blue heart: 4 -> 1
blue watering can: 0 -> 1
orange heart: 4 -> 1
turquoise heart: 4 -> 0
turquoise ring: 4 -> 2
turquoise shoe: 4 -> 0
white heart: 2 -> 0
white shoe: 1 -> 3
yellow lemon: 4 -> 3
-------
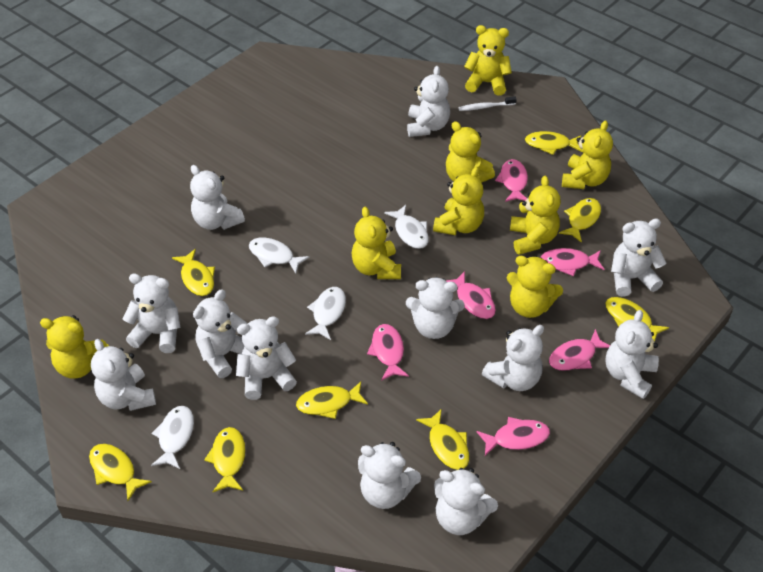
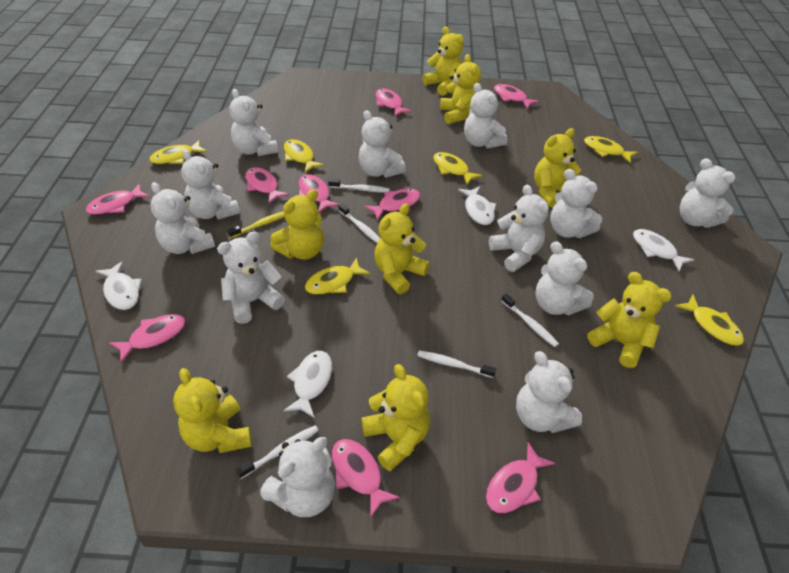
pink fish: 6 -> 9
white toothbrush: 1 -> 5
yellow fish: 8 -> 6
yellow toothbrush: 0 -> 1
-------
▶ _Task instructions_
Retype, exactly and in full, the lines above from the one containing "orange heart: 4 -> 1" through the one containing "yellow lemon: 4 -> 3".

▶ _Task answer_
orange heart: 4 -> 1
turquoise heart: 4 -> 0
turquoise ring: 4 -> 2
turquoise shoe: 4 -> 0
white heart: 2 -> 0
white shoe: 1 -> 3
yellow lemon: 4 -> 3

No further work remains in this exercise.